The answer must be every record below, reproduced exactly.

[Data excerpts]
=== Begin Enclosure ===

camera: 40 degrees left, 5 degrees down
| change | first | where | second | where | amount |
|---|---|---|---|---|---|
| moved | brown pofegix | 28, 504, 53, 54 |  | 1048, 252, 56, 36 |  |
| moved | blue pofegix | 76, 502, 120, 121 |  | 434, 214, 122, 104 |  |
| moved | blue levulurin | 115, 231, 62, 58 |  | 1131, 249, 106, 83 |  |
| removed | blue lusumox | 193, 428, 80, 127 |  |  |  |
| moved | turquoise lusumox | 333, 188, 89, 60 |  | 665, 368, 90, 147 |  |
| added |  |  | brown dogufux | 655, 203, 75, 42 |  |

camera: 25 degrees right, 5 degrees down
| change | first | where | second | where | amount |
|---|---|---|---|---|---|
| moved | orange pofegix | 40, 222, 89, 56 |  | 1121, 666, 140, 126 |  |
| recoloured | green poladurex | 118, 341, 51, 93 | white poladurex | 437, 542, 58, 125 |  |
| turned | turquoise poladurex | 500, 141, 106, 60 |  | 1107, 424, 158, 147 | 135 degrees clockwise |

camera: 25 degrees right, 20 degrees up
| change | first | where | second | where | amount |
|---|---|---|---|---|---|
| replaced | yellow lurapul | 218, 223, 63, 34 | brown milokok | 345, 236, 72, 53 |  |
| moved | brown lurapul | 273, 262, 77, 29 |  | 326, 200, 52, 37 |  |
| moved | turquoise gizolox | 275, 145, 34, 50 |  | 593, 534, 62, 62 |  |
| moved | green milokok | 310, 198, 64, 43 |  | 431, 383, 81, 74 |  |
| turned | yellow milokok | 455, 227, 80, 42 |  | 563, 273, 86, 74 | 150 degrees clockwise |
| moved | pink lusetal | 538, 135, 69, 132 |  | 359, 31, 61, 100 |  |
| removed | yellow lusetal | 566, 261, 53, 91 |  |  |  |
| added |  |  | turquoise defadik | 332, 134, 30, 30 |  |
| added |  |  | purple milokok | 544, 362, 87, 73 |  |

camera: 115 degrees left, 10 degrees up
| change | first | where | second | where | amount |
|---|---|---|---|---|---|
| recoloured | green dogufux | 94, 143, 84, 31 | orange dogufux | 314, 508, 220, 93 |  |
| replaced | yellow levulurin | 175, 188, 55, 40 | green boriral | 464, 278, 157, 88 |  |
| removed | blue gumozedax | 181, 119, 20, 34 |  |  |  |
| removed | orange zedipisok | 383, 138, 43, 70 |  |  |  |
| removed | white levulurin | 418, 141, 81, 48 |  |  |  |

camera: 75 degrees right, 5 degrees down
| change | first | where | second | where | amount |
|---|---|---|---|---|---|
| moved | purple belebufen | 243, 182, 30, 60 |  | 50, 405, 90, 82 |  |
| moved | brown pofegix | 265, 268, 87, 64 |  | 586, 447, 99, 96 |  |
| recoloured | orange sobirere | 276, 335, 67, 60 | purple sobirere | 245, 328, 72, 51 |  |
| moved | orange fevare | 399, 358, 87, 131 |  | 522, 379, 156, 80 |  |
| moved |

=== End Enclosure ===

> Problem solution
camera: 40 degrees left, 5 degrees down
| change | first | where | second | where | amount |
|---|---|---|---|---|---|
| moved | brown pofegix | 28, 504, 53, 54 |  | 1048, 252, 56, 36 |  |
| moved | blue pofegix | 76, 502, 120, 121 |  | 434, 214, 122, 104 |  |
| moved | blue levulurin | 115, 231, 62, 58 |  | 1131, 249, 106, 83 |  |
| removed | blue lusumox | 193, 428, 80, 127 |  |  |  |
| moved | turquoise lusumox | 333, 188, 89, 60 |  | 665, 368, 90, 147 |  |
| added |  |  | brown dogufux | 655, 203, 75, 42 |  |

camera: 25 degrees right, 5 degrees down
| change | first | where | second | where | amount |
|---|---|---|---|---|---|
| moved | orange pofegix | 40, 222, 89, 56 |  | 1121, 666, 140, 126 |  |
| recoloured | green poladurex | 118, 341, 51, 93 | white poladurex | 437, 542, 58, 125 |  |
| turned | turquoise poladurex | 500, 141, 106, 60 |  | 1107, 424, 158, 147 | 135 degrees clockwise |

camera: 25 degrees right, 20 degrees up
| change | first | where | second | where | amount |
|---|---|---|---|---|---|
| replaced | yellow lurapul | 218, 223, 63, 34 | brown milokok | 345, 236, 72, 53 |  |
| moved | brown lurapul | 273, 262, 77, 29 |  | 326, 200, 52, 37 |  |
| moved | turquoise gizolox | 275, 145, 34, 50 |  | 593, 534, 62, 62 |  |
| moved | green milokok | 310, 198, 64, 43 |  | 431, 383, 81, 74 |  |
| turned | yellow milokok | 455, 227, 80, 42 |  | 563, 273, 86, 74 | 150 degrees clockwise |
| moved | pink lusetal | 538, 135, 69, 132 |  | 359, 31, 61, 100 |  |
| removed | yellow lusetal | 566, 261, 53, 91 |  |  |  |
| added |  |  | turquoise defadik | 332, 134, 30, 30 |  |
| added |  |  | purple milokok | 544, 362, 87, 73 |  |

camera: 115 degrees left, 10 degrees up
| change | first | where | second | where | amount |
|---|---|---|---|---|---|
| recoloured | green dogufux | 94, 143, 84, 31 | orange dogufux | 314, 508, 220, 93 |  |
| replaced | yellow levulurin | 175, 188, 55, 40 | green boriral | 464, 278, 157, 88 |  |
| removed | blue gumozedax | 181, 119, 20, 34 |  |  |  |
| removed | orange zedipisok | 383, 138, 43, 70 |  |  |  |
| removed | white levulurin | 418, 141, 81, 48 |  |  |  |

camera: 75 degrees right, 5 degrees down
| change | first | where | second | where | amount |
|---|---|---|---|---|---|
| moved | purple belebufen | 243, 182, 30, 60 |  | 50, 405, 90, 82 |  |
| moved | brown pofegix | 265, 268, 87, 64 |  | 586, 447, 99, 96 |  |
| recoloured | orange sobirere | 276, 335, 67, 60 | purple sobirere | 245, 328, 72, 51 |  |
| moved | orange fevare | 399, 358, 87, 131 |  | 522, 379, 156, 80 |  |
| moved |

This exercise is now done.